▸ How to complete this task
Please output every record exactly, keeping each line as it is.
Top of Extracted information
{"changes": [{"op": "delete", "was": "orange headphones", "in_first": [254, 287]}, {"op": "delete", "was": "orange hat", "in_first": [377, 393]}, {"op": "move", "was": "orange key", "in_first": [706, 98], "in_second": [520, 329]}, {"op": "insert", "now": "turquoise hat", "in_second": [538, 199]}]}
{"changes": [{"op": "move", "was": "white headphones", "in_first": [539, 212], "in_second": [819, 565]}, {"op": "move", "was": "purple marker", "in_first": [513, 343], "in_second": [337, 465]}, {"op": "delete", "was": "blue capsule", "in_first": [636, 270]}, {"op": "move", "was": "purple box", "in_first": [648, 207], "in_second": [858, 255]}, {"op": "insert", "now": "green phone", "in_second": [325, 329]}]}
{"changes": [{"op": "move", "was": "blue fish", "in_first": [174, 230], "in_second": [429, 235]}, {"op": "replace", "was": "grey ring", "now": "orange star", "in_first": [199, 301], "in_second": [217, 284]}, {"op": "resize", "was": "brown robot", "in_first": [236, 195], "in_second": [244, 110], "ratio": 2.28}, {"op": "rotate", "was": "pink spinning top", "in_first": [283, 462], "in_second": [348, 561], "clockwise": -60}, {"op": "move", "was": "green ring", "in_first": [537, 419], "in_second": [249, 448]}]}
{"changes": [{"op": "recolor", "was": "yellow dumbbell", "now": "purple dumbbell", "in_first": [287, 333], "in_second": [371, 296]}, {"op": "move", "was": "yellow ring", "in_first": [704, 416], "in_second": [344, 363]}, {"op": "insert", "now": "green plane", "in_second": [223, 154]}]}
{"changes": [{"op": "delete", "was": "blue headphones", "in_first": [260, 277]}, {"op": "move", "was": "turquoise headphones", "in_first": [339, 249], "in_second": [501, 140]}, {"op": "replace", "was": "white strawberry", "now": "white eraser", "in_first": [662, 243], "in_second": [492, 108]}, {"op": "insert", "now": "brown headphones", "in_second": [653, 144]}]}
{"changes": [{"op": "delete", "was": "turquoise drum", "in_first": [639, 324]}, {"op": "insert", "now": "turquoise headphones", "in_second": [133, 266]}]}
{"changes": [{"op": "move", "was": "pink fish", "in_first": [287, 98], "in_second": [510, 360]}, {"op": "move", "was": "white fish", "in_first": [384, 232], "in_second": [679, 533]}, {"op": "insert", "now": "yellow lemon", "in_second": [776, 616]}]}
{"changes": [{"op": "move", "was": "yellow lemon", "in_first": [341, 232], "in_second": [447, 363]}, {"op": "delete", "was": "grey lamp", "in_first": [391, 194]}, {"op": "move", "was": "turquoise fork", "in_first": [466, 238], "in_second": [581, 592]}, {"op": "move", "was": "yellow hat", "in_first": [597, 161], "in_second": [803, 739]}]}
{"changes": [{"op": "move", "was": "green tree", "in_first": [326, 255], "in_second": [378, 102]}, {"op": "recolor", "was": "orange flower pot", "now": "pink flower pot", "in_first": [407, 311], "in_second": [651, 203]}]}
Bottom of Extracted information
▸ Answer box
{"changes": [{"op": "delete", "was": "orange headphones", "in_first": [254, 287]}, {"op": "delete", "was": "orange hat", "in_first": [377, 393]}, {"op": "move", "was": "orange key", "in_first": [706, 98], "in_second": [520, 329]}, {"op": "insert", "now": "turquoise hat", "in_second": [538, 199]}]}
{"changes": [{"op": "move", "was": "white headphones", "in_first": [539, 212], "in_second": [819, 565]}, {"op": "move", "was": "purple marker", "in_first": [513, 343], "in_second": [337, 465]}, {"op": "delete", "was": "blue capsule", "in_first": [636, 270]}, {"op": "move", "was": "purple box", "in_first": [648, 207], "in_second": [858, 255]}, {"op": "insert", "now": "green phone", "in_second": [325, 329]}]}
{"changes": [{"op": "move", "was": "blue fish", "in_first": [174, 230], "in_second": [429, 235]}, {"op": "replace", "was": "grey ring", "now": "orange star", "in_first": [199, 301], "in_second": [217, 284]}, {"op": "resize", "was": "brown robot", "in_first": [236, 195], "in_second": [244, 110], "ratio": 2.28}, {"op": "rotate", "was": "pink spinning top", "in_first": [283, 462], "in_second": [348, 561], "clockwise": -60}, {"op": "move", "was": "green ring", "in_first": [537, 419], "in_second": [249, 448]}]}
{"changes": [{"op": "recolor", "was": "yellow dumbbell", "now": "purple dumbbell", "in_first": [287, 333], "in_second": [371, 296]}, {"op": "move", "was": "yellow ring", "in_first": [704, 416], "in_second": [344, 363]}, {"op": "insert", "now": "green plane", "in_second": [223, 154]}]}
{"changes": [{"op": "delete", "was": "blue headphones", "in_first": [260, 277]}, {"op": "move", "was": "turquoise headphones", "in_first": [339, 249], "in_second": [501, 140]}, {"op": "replace", "was": "white strawberry", "now": "white eraser", "in_first": [662, 243], "in_second": [492, 108]}, {"op": "insert", "now": "brown headphones", "in_second": [653, 144]}]}
{"changes": [{"op": "delete", "was": "turquoise drum", "in_first": [639, 324]}, {"op": "insert", "now": "turquoise headphones", "in_second": [133, 266]}]}
{"changes": [{"op": "move", "was": "pink fish", "in_first": [287, 98], "in_second": [510, 360]}, {"op": "move", "was": "white fish", "in_first": [384, 232], "in_second": [679, 533]}, {"op": "insert", "now": "yellow lemon", "in_second": [776, 616]}]}
{"changes": [{"op": "move", "was": "yellow lemon", "in_first": [341, 232], "in_second": [447, 363]}, {"op": "delete", "was": "grey lamp", "in_first": [391, 194]}, {"op": "move", "was": "turquoise fork", "in_first": [466, 238], "in_second": [581, 592]}, {"op": "move", "was": "yellow hat", "in_first": [597, 161], "in_second": [803, 739]}]}
{"changes": [{"op": "move", "was": "green tree", "in_first": [326, 255], "in_second": [378, 102]}, {"op": "recolor", "was": "orange flower pot", "now": "pink flower pot", "in_first": [407, 311], "in_second": [651, 203]}]}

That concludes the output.